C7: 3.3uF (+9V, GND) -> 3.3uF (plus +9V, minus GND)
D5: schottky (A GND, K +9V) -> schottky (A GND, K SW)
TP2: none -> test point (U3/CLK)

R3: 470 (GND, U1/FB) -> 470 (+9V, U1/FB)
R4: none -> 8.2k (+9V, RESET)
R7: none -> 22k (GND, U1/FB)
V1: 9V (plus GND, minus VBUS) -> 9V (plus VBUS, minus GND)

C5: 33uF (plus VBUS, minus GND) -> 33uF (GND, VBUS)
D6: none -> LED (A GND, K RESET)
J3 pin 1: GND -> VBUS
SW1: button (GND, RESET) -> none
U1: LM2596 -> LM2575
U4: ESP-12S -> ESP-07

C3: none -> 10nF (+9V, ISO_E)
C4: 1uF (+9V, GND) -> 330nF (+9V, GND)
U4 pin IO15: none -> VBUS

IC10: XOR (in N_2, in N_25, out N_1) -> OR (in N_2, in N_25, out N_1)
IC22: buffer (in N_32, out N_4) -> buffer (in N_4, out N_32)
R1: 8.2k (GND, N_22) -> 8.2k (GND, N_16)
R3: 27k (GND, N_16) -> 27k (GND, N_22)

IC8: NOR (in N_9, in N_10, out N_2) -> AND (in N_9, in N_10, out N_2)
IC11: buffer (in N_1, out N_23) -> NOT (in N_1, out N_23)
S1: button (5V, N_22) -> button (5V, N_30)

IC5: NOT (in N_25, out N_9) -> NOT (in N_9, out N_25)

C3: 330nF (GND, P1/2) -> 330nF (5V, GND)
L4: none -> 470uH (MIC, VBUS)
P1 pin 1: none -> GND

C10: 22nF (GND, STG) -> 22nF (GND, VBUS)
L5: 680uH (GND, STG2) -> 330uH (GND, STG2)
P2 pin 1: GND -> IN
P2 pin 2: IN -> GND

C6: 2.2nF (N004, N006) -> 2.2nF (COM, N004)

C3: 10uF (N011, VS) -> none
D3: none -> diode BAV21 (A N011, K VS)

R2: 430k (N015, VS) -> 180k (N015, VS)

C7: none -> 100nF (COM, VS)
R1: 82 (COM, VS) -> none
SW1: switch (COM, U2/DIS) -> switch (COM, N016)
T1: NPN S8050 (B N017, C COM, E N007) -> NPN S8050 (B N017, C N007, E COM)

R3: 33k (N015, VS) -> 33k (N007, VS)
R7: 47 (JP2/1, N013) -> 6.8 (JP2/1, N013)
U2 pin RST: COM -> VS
————————
_Work instructions:_
All lines of the listing that contain the word "RESET" should be copied out.

_Solution:_
R4: none -> 8.2k (+9V, RESET)
D6: none -> LED (A GND, K RESET)
SW1: button (GND, RESET) -> none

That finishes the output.